Task objective >>
The records are set out below this line. Return exactly the lines from the one containing "C17: 6.8nF (N3, N20) -> 6.8nF (N19, N20)" through the last, and exclude the pictures.

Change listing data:

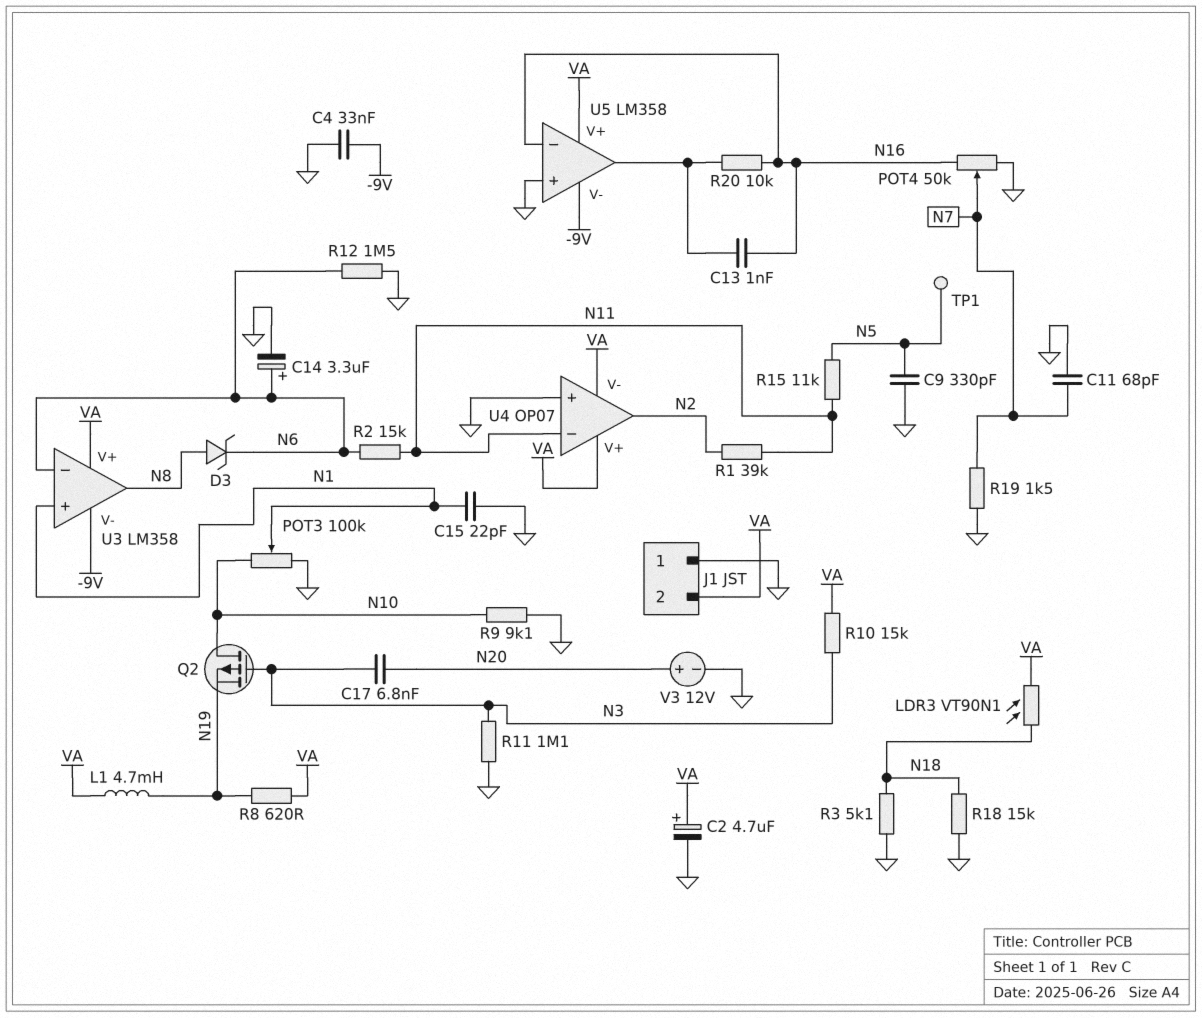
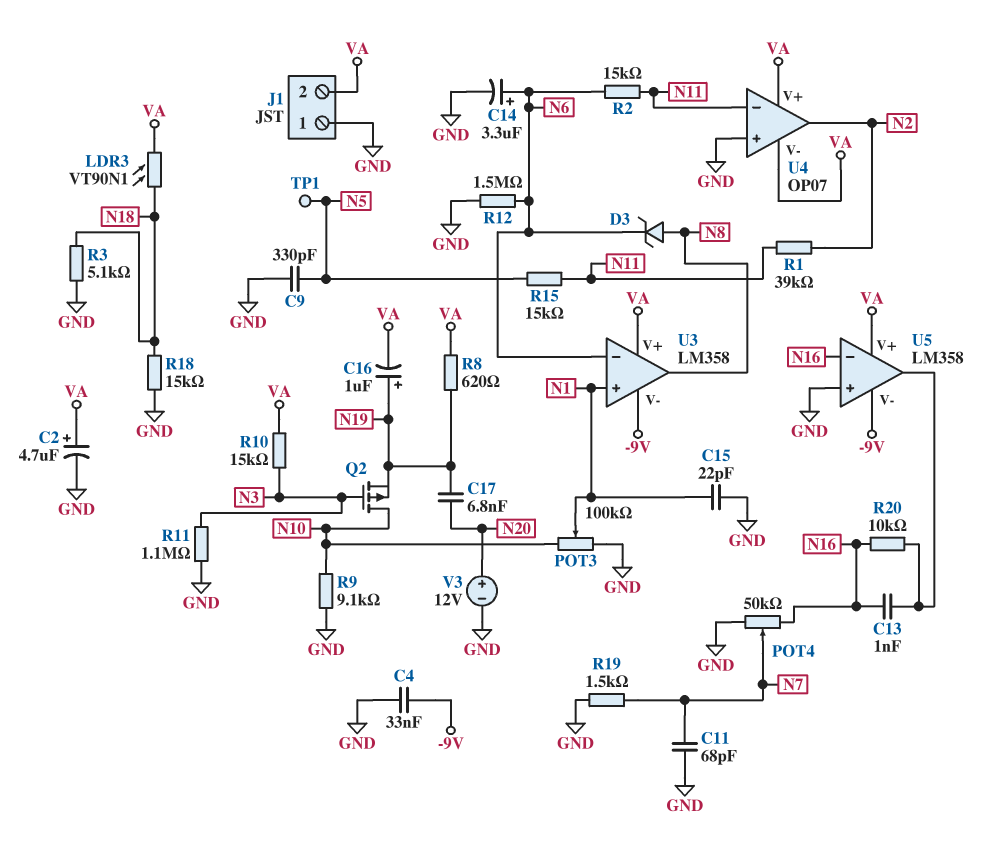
C16: none -> 1uF (plus N19, minus VA)
C17: 6.8nF (N3, N20) -> 6.8nF (N19, N20)
L1: 4.7mH (N19, VA) -> none
R15: 11k (N5, N11) -> 15k (N5, N11)

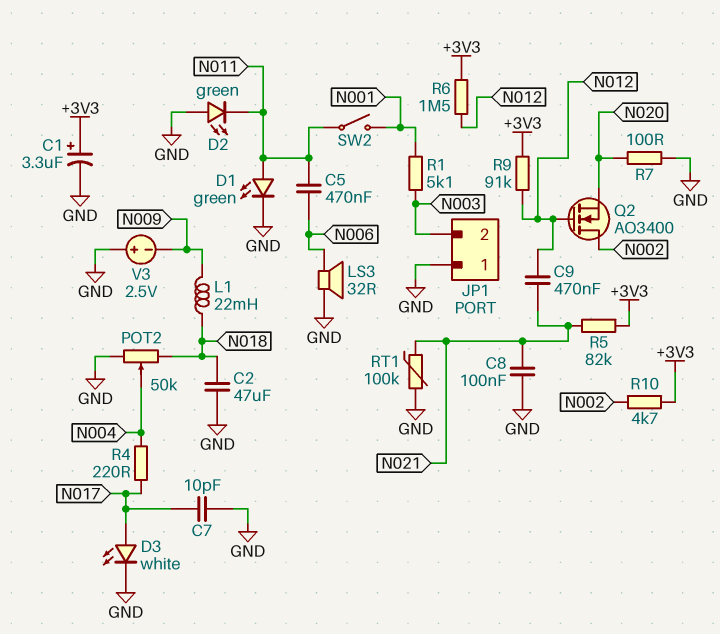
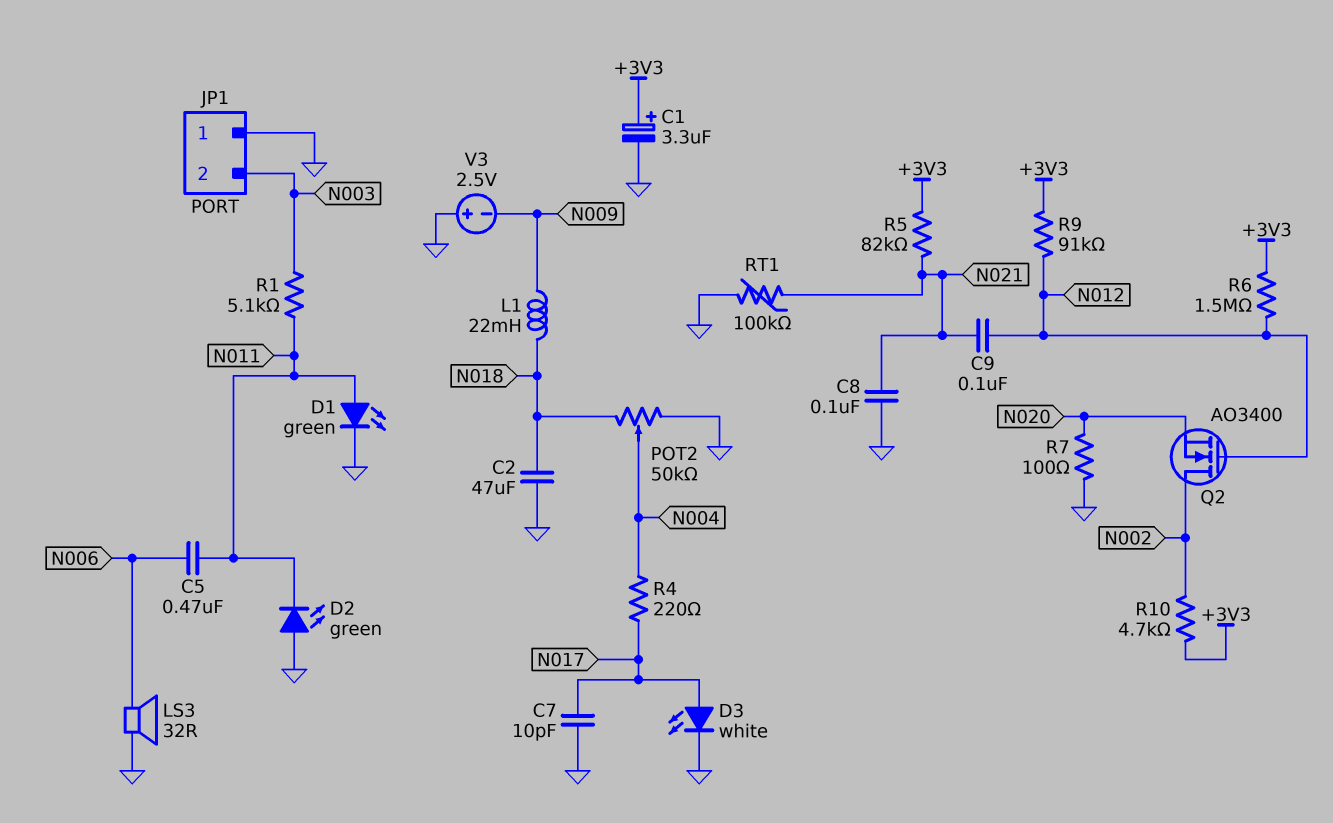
C9: 470nF (N012, N021) -> 100nF (N012, N021)
R1: 5.1k (N001, N003) -> 5.1k (N003, N011)
SW2: switch (N001, N011) -> none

Answer box >>
C17: 6.8nF (N3, N20) -> 6.8nF (N19, N20)
L1: 4.7mH (N19, VA) -> none
R15: 11k (N5, N11) -> 15k (N5, N11)

C9: 470nF (N012, N021) -> 100nF (N012, N021)
R1: 5.1k (N001, N003) -> 5.1k (N003, N011)
SW2: switch (N001, N011) -> none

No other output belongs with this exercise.